* [Assignment]
Search the data for the word "blue" and copy out every line that has it.

···

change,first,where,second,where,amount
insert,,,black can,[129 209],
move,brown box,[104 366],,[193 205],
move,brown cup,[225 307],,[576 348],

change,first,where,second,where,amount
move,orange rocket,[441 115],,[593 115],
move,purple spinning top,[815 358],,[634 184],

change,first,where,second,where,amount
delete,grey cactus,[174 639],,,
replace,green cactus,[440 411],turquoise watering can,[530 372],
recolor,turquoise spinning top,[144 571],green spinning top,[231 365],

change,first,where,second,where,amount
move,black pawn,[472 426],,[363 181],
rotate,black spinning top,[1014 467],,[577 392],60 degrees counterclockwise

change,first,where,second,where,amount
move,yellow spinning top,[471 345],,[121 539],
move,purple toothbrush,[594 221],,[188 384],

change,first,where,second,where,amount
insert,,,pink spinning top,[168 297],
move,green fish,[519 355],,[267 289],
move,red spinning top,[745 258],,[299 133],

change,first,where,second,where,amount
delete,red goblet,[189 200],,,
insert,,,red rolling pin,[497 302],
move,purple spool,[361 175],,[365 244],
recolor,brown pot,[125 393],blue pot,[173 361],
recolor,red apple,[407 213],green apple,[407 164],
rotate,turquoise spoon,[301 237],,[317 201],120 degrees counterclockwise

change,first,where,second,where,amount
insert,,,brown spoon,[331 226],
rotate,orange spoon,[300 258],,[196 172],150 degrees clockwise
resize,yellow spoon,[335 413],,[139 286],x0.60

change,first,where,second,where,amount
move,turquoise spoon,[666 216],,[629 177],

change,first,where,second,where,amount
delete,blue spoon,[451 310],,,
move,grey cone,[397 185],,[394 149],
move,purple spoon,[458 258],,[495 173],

···

* [Answer for this exercise]
recolor,brown pot,[125 393],blue pot,[173 361],
delete,blue spoon,[451 310],,,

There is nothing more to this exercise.